[Start of section]
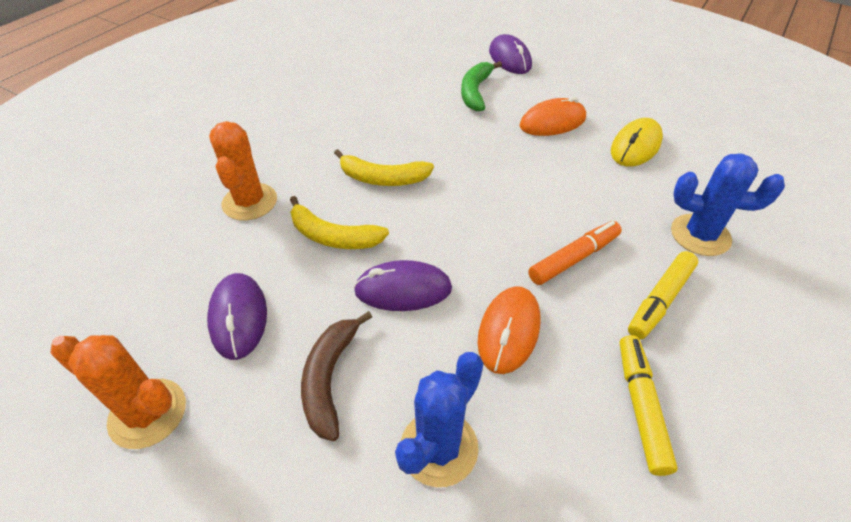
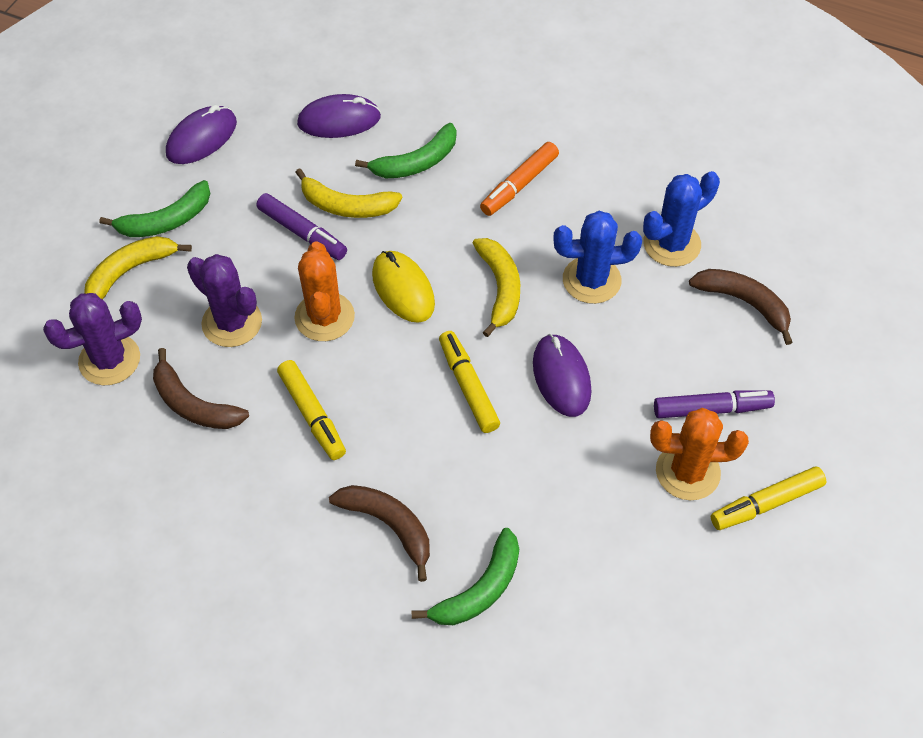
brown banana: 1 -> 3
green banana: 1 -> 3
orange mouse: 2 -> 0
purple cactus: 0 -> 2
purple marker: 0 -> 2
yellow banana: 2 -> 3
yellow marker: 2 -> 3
[End of section]
[Start of section]
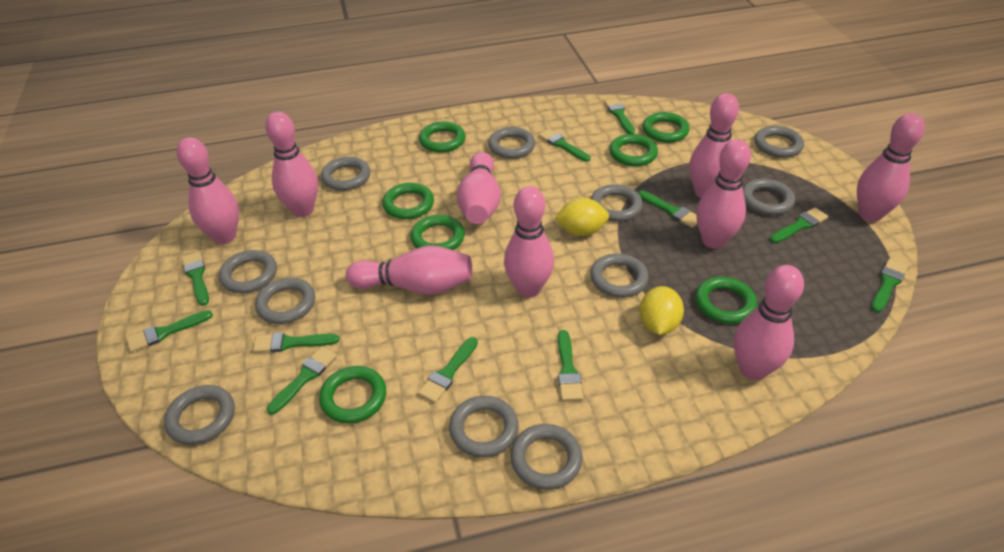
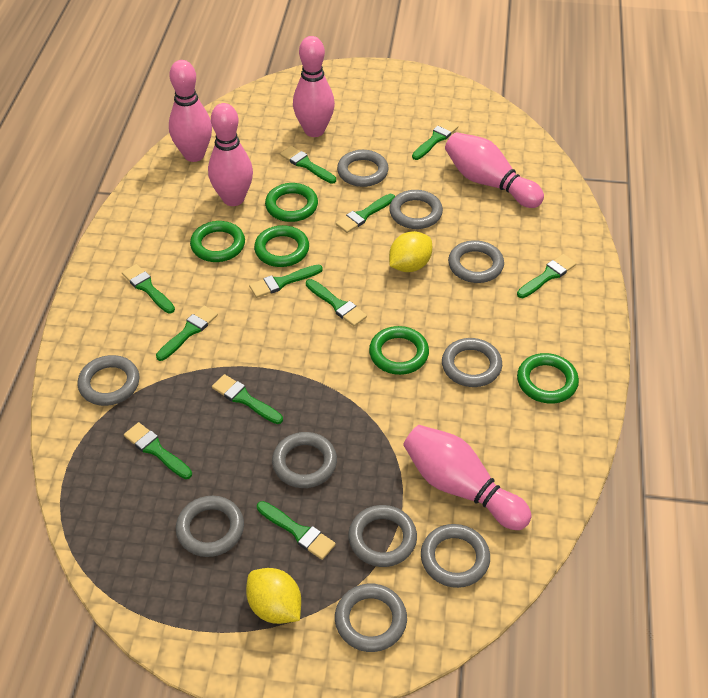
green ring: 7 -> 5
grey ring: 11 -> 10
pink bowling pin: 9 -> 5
[End of section]
▶ _About this task_: Review the preceding data and report every line that includes the string "banana".

▶ _Solution_:
brown banana: 1 -> 3
green banana: 1 -> 3
yellow banana: 2 -> 3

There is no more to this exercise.